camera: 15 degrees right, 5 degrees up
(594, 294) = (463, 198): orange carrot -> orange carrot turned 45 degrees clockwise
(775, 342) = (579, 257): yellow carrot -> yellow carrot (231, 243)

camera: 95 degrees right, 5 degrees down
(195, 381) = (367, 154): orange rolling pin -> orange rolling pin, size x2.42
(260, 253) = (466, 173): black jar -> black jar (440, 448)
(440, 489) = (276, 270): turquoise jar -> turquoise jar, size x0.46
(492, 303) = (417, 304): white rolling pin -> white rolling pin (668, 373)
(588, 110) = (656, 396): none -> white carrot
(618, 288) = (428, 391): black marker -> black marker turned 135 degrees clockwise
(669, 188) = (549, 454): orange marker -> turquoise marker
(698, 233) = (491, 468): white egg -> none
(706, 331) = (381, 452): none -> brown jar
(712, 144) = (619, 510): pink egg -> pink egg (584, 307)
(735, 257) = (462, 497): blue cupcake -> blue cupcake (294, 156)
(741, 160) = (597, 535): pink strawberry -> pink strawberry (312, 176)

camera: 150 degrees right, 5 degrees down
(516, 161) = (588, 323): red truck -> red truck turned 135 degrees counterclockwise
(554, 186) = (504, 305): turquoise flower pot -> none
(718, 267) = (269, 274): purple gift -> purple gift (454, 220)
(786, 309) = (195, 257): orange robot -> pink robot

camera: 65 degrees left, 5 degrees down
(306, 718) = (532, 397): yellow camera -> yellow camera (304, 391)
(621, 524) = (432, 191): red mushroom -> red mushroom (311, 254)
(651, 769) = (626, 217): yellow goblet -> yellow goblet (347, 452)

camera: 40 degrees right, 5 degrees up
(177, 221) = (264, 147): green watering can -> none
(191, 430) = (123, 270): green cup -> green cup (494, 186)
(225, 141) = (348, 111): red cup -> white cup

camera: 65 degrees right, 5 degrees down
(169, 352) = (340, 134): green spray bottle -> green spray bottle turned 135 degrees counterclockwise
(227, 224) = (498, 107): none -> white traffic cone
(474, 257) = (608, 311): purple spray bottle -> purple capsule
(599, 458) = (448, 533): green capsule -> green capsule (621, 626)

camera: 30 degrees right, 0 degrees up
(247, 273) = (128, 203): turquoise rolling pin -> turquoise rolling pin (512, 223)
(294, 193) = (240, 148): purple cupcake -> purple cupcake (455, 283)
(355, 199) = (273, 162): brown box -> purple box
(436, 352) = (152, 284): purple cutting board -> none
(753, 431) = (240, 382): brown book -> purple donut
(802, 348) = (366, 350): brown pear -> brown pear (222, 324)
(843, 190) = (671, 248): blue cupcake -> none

☆ ☆ ☆ ☆ ☆ ☆ ☆

TASK GOAL:
Give the listing above again, word for word.

RESULT FOR THIS TASK:
camera: 15 degrees right, 5 degrees up
(594, 294) = (463, 198): orange carrot -> orange carrot turned 45 degrees clockwise
(775, 342) = (579, 257): yellow carrot -> yellow carrot (231, 243)

camera: 95 degrees right, 5 degrees down
(195, 381) = (367, 154): orange rolling pin -> orange rolling pin, size x2.42
(260, 253) = (466, 173): black jar -> black jar (440, 448)
(440, 489) = (276, 270): turquoise jar -> turquoise jar, size x0.46
(492, 303) = (417, 304): white rolling pin -> white rolling pin (668, 373)
(588, 110) = (656, 396): none -> white carrot
(618, 288) = (428, 391): black marker -> black marker turned 135 degrees clockwise
(669, 188) = (549, 454): orange marker -> turquoise marker
(698, 233) = (491, 468): white egg -> none
(706, 331) = (381, 452): none -> brown jar
(712, 144) = (619, 510): pink egg -> pink egg (584, 307)
(735, 257) = (462, 497): blue cupcake -> blue cupcake (294, 156)
(741, 160) = (597, 535): pink strawberry -> pink strawberry (312, 176)

camera: 150 degrees right, 5 degrees down
(516, 161) = (588, 323): red truck -> red truck turned 135 degrees counterclockwise
(554, 186) = (504, 305): turquoise flower pot -> none
(718, 267) = (269, 274): purple gift -> purple gift (454, 220)
(786, 309) = (195, 257): orange robot -> pink robot

camera: 65 degrees left, 5 degrees down
(306, 718) = (532, 397): yellow camera -> yellow camera (304, 391)
(621, 524) = (432, 191): red mushroom -> red mushroom (311, 254)
(651, 769) = (626, 217): yellow goblet -> yellow goblet (347, 452)

camera: 40 degrees right, 5 degrees up
(177, 221) = (264, 147): green watering can -> none
(191, 430) = (123, 270): green cup -> green cup (494, 186)
(225, 141) = (348, 111): red cup -> white cup

camera: 65 degrees right, 5 degrees down
(169, 352) = (340, 134): green spray bottle -> green spray bottle turned 135 degrees counterclockwise
(227, 224) = (498, 107): none -> white traffic cone
(474, 257) = (608, 311): purple spray bottle -> purple capsule
(599, 458) = (448, 533): green capsule -> green capsule (621, 626)

camera: 30 degrees right, 0 degrees up
(247, 273) = (128, 203): turquoise rolling pin -> turquoise rolling pin (512, 223)
(294, 193) = (240, 148): purple cupcake -> purple cupcake (455, 283)
(355, 199) = (273, 162): brown box -> purple box
(436, 352) = (152, 284): purple cutting board -> none
(753, 431) = (240, 382): brown book -> purple donut
(802, 348) = (366, 350): brown pear -> brown pear (222, 324)
(843, 190) = (671, 248): blue cupcake -> none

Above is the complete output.